YOUR OBJECTIVE
Given the material below, return only the lines starting at the line with "R104: 2.2k (+5V, N_11) -> none" and ending at the line with "R111: 1k (GND, N_15) -> none", exactly as they appear.

========

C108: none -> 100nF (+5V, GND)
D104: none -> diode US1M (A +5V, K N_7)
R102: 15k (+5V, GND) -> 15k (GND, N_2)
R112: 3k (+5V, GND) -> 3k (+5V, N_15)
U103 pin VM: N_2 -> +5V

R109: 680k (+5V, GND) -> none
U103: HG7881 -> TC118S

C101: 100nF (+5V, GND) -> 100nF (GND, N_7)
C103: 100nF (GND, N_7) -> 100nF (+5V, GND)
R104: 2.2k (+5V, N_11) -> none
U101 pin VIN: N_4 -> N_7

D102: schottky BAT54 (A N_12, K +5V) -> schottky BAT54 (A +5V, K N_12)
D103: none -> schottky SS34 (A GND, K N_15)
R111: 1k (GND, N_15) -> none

========

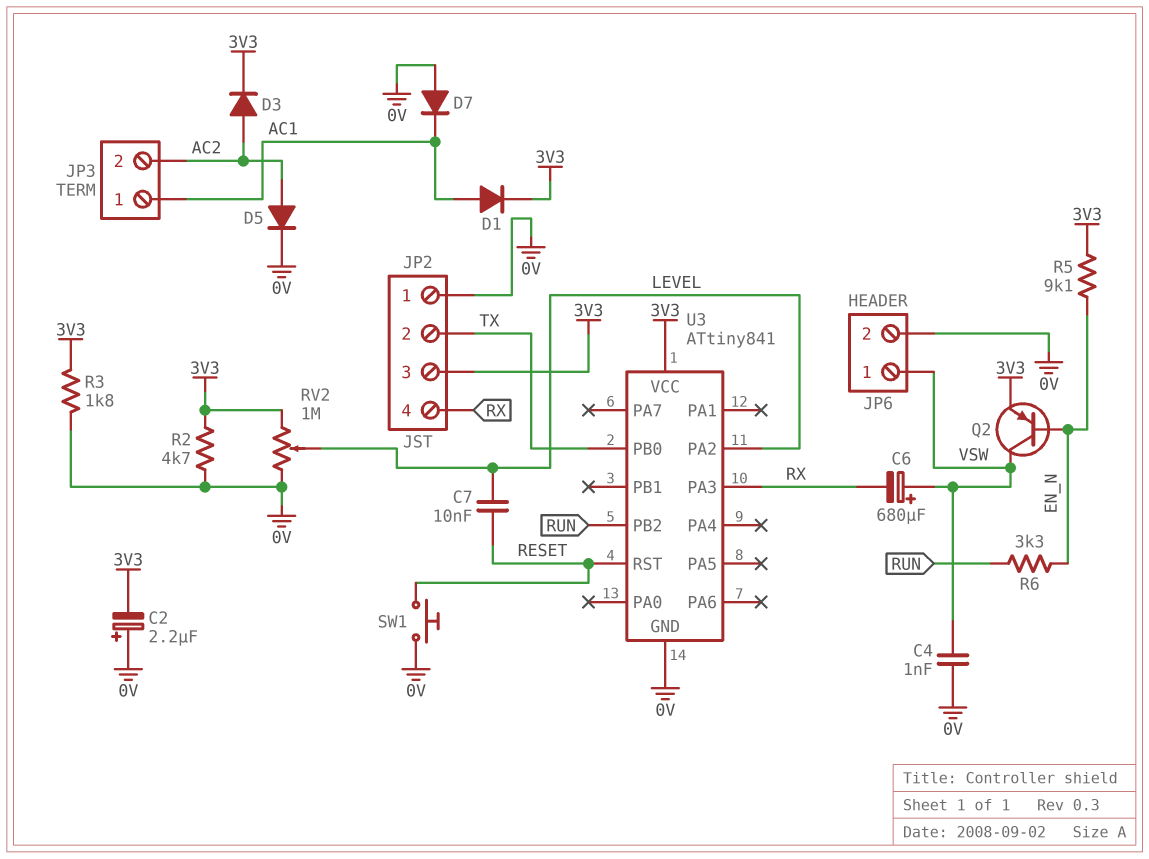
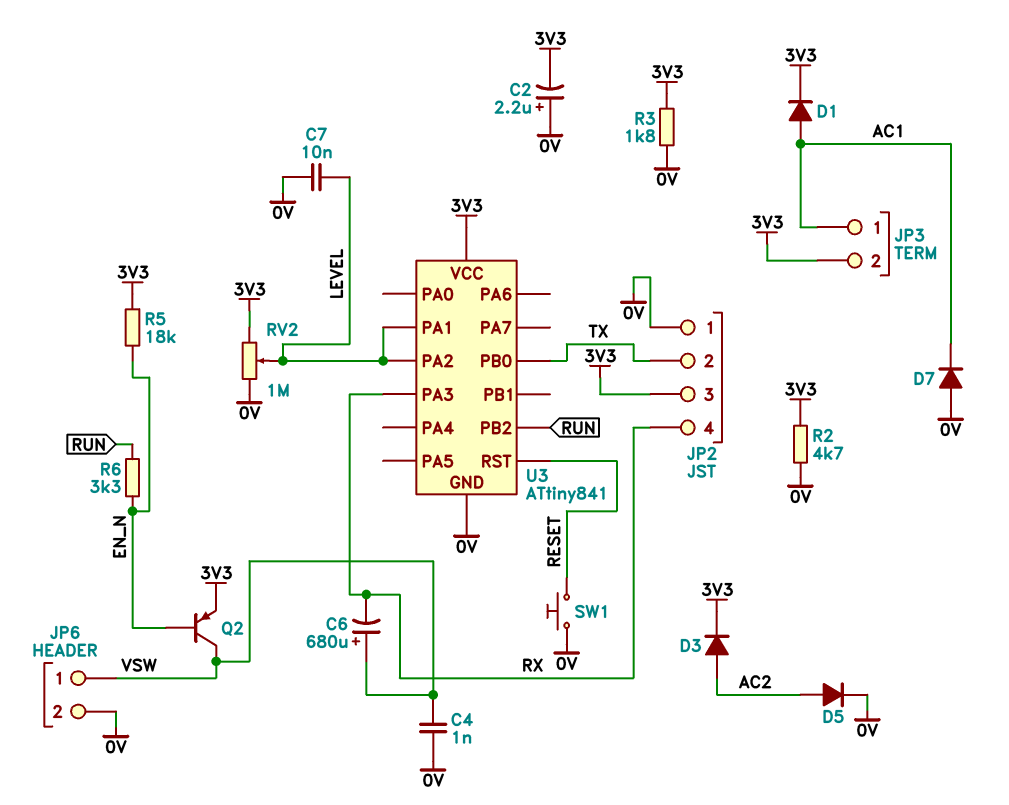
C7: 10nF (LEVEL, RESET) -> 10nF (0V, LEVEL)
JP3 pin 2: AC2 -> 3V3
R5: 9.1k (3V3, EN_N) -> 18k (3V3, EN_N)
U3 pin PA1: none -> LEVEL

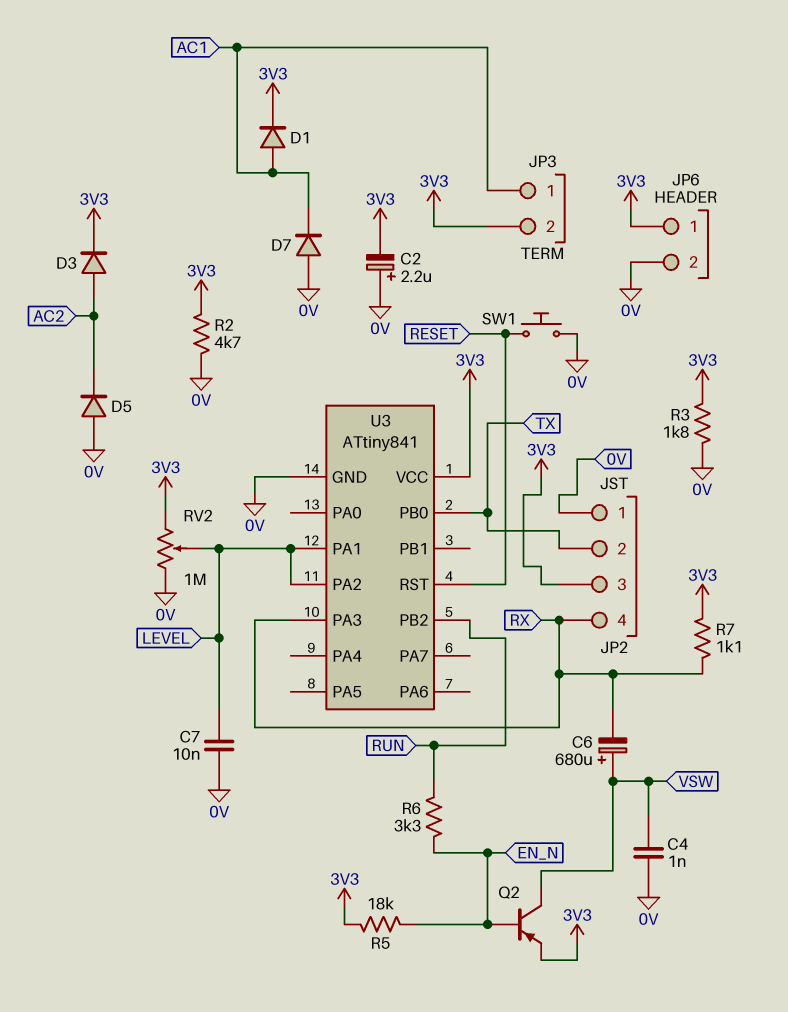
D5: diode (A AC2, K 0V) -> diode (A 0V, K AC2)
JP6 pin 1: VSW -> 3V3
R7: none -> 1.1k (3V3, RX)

========

RESPONSE BELOW
R104: 2.2k (+5V, N_11) -> none
U101 pin VIN: N_4 -> N_7

D102: schottky BAT54 (A N_12, K +5V) -> schottky BAT54 (A +5V, K N_12)
D103: none -> schottky SS34 (A GND, K N_15)
R111: 1k (GND, N_15) -> none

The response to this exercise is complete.